◆ Description of the task
What lines below include the word "camera"? Copy each one.

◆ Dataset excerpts
────────────────

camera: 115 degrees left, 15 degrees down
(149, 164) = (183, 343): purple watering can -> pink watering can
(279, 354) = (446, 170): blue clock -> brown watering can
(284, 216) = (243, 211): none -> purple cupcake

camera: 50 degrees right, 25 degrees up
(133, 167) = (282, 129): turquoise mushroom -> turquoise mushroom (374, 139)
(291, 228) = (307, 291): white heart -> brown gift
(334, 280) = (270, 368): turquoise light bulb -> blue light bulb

────────────────

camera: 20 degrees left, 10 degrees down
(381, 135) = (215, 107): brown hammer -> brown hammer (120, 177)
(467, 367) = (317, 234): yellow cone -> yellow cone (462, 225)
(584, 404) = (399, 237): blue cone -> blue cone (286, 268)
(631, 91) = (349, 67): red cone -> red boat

────────────────

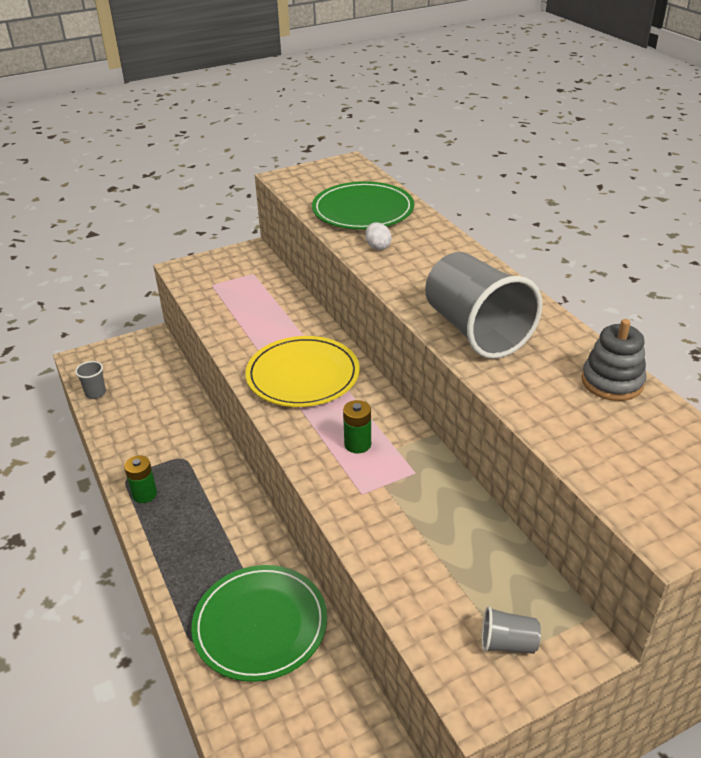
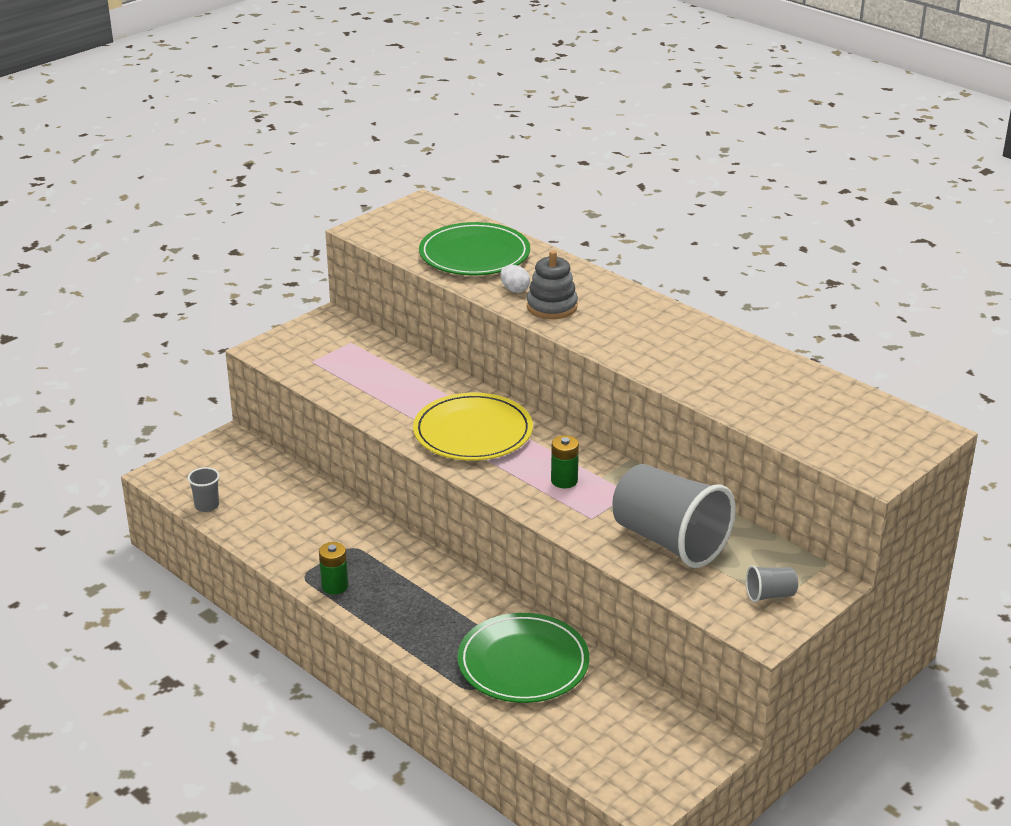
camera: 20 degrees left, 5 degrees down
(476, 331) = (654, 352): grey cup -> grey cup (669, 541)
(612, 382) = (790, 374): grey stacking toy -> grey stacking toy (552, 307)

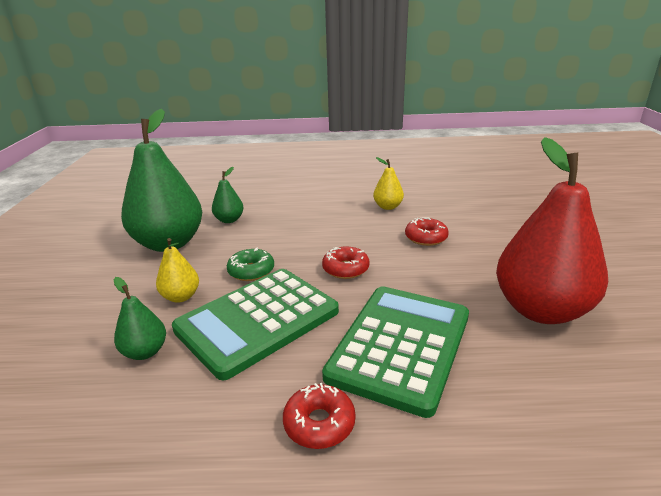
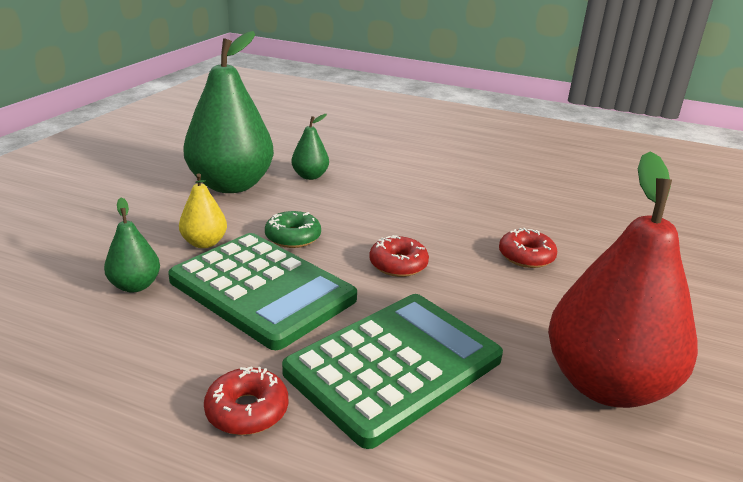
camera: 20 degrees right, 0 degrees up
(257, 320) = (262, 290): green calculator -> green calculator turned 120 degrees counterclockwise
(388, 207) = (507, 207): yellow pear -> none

────────────────

◆ Response area
camera: 115 degrees left, 15 degrees down
camera: 50 degrees right, 25 degrees up
camera: 20 degrees left, 10 degrees down
camera: 20 degrees left, 5 degrees down
camera: 20 degrees right, 0 degrees up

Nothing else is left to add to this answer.